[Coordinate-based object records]
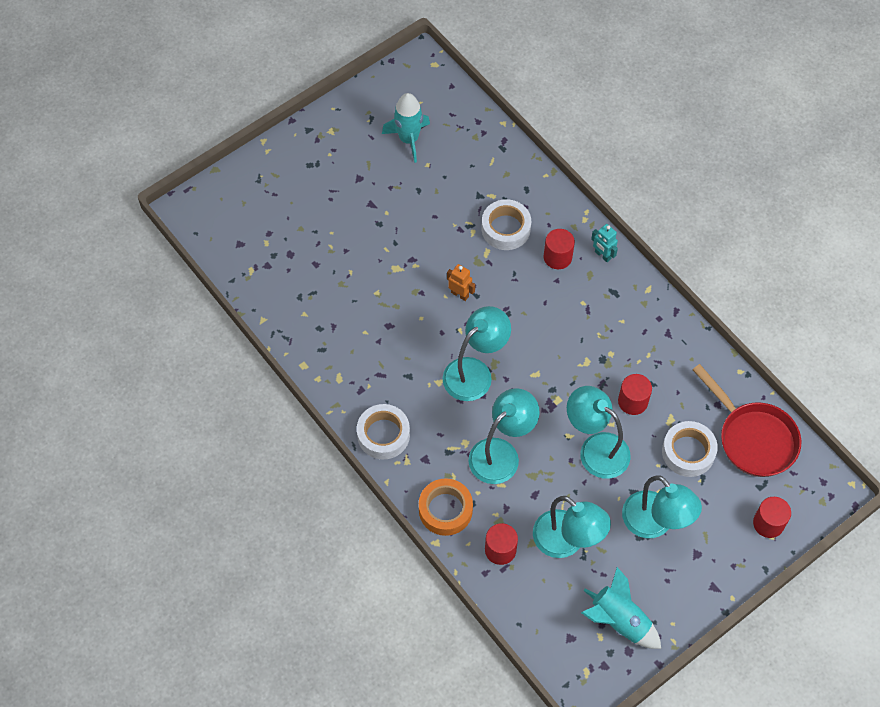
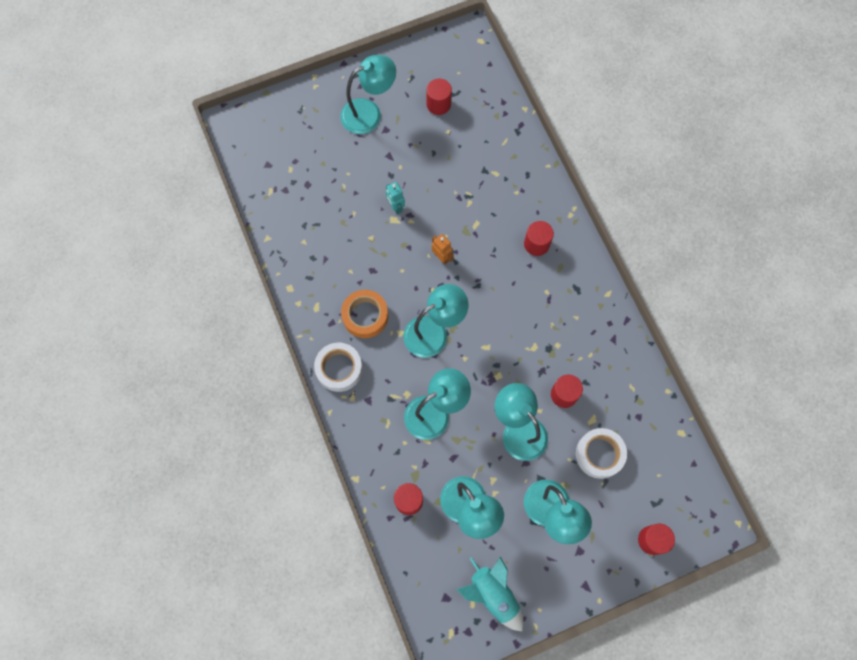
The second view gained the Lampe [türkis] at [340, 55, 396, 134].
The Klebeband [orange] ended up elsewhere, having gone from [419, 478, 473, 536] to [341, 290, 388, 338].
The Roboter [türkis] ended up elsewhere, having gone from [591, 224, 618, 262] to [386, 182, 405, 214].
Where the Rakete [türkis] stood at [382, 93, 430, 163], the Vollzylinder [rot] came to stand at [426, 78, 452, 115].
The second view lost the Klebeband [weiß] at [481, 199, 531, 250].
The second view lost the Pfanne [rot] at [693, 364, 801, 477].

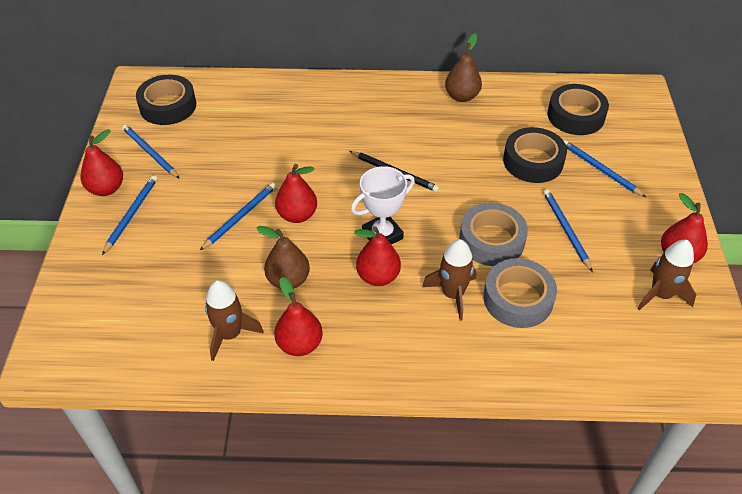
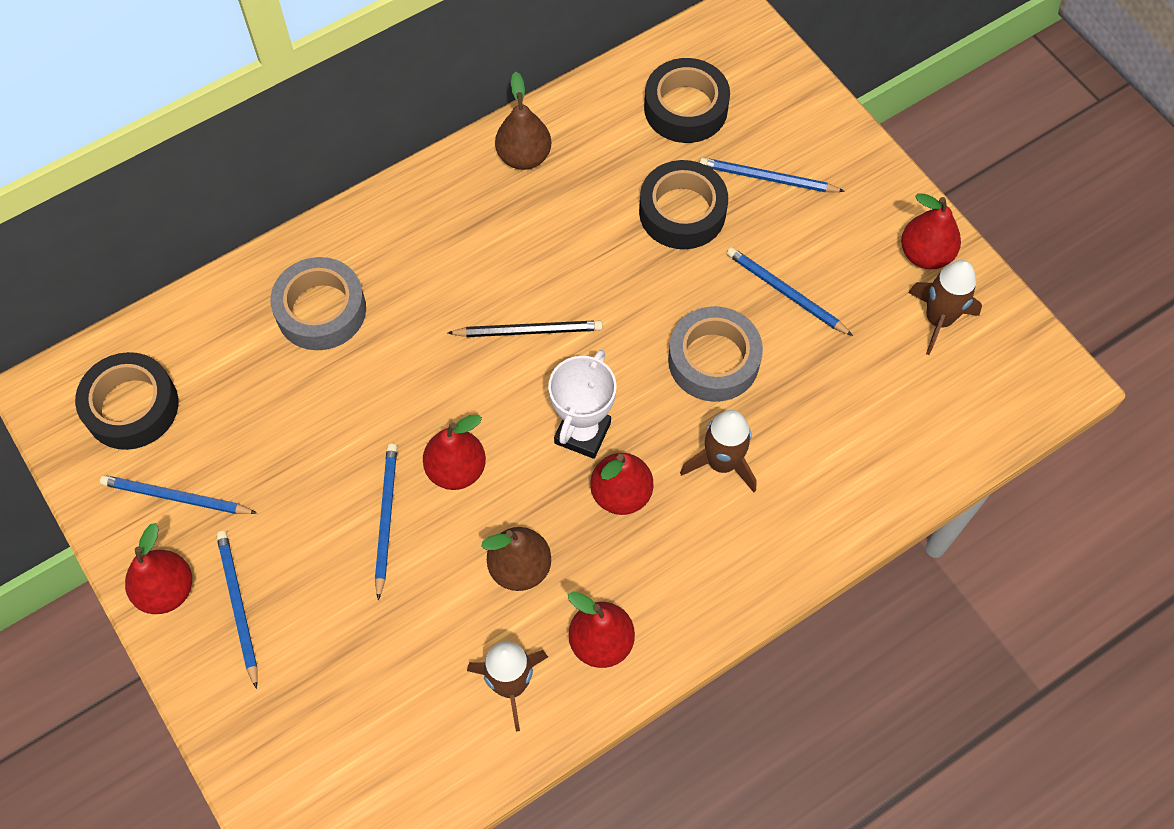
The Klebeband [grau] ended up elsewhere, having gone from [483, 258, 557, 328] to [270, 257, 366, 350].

**What you should do:** Your answer should consist solely of the lines above from the line with "The Roboter [türkis]" to the line with "Where the Rakete", both included, reproduced exactly.

**Output:**
The Roboter [türkis] ended up elsewhere, having gone from [591, 224, 618, 262] to [386, 182, 405, 214].
Where the Rakete [türkis] stood at [382, 93, 430, 163], the Vollzylinder [rot] came to stand at [426, 78, 452, 115].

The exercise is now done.